YOUR TASK:
Down to the last line, write out the entries below exactly and omit all pictures.

Object tracking records:

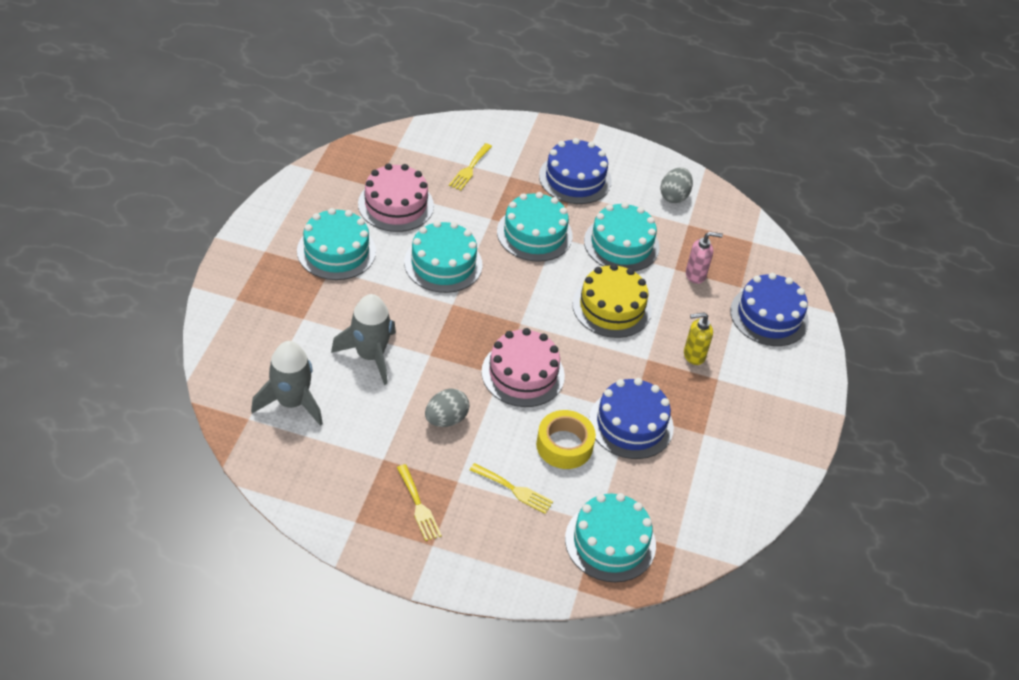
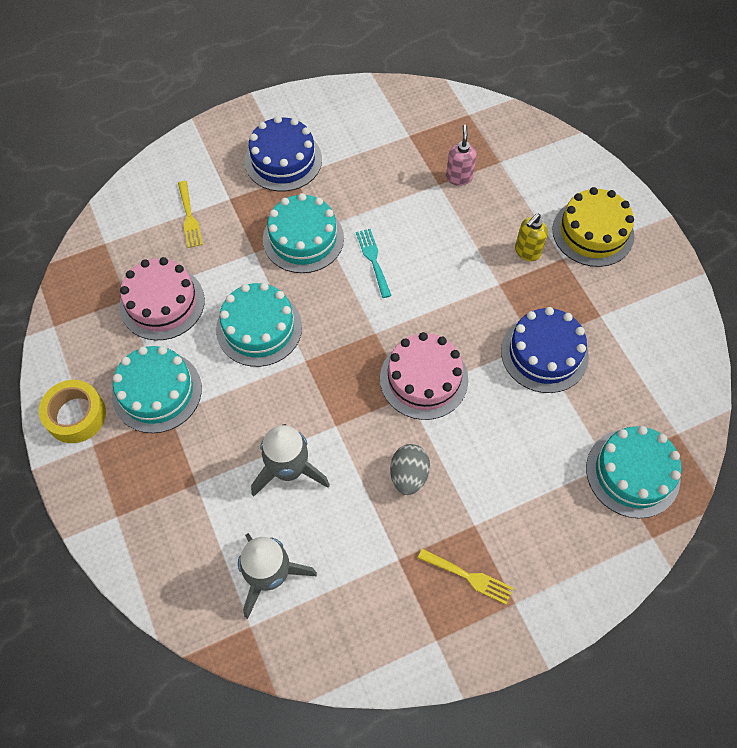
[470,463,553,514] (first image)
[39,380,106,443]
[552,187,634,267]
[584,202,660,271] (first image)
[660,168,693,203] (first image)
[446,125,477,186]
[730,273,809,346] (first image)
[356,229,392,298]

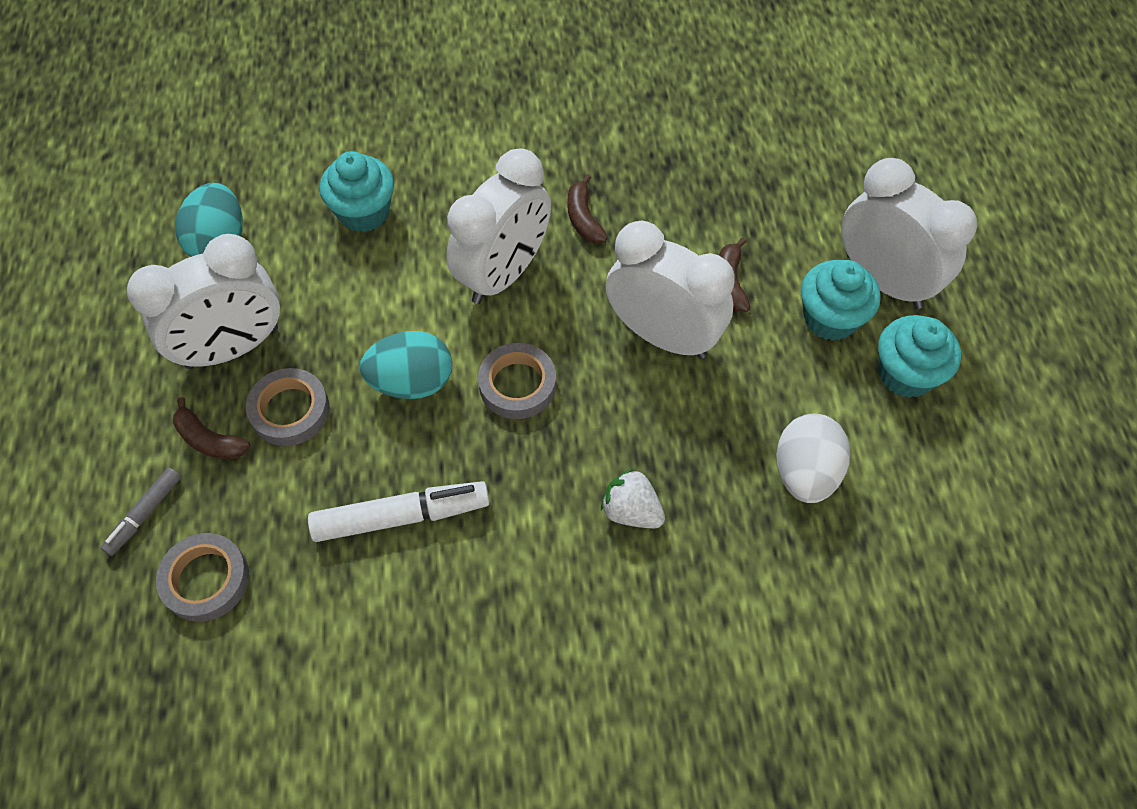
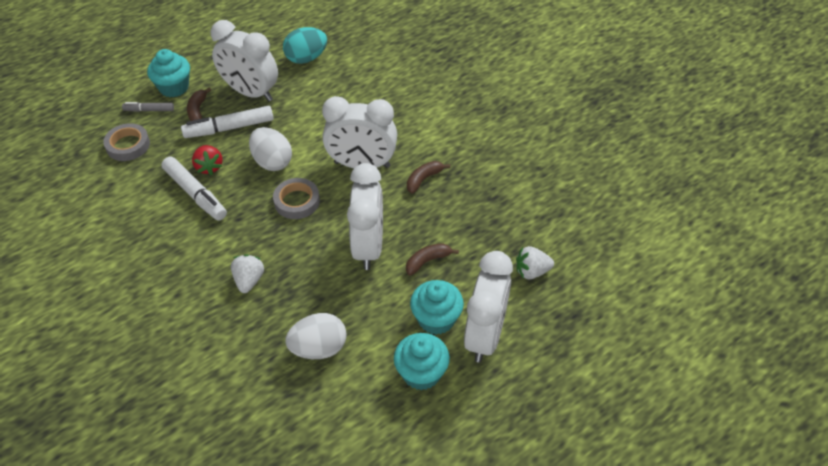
[181,106,274,138]
[147,49,190,97]
[249,127,292,171]
[192,145,223,175]
[516,246,554,279]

TASK OUTPUT:
[470,463,553,514] (first image)
[39,380,106,443]
[552,187,634,267]
[584,202,660,271] (first image)
[660,168,693,203] (first image)
[446,125,477,186]
[730,273,809,346] (first image)
[356,229,392,298]

[181,106,274,138]
[147,49,190,97]
[249,127,292,171]
[192,145,223,175]
[516,246,554,279]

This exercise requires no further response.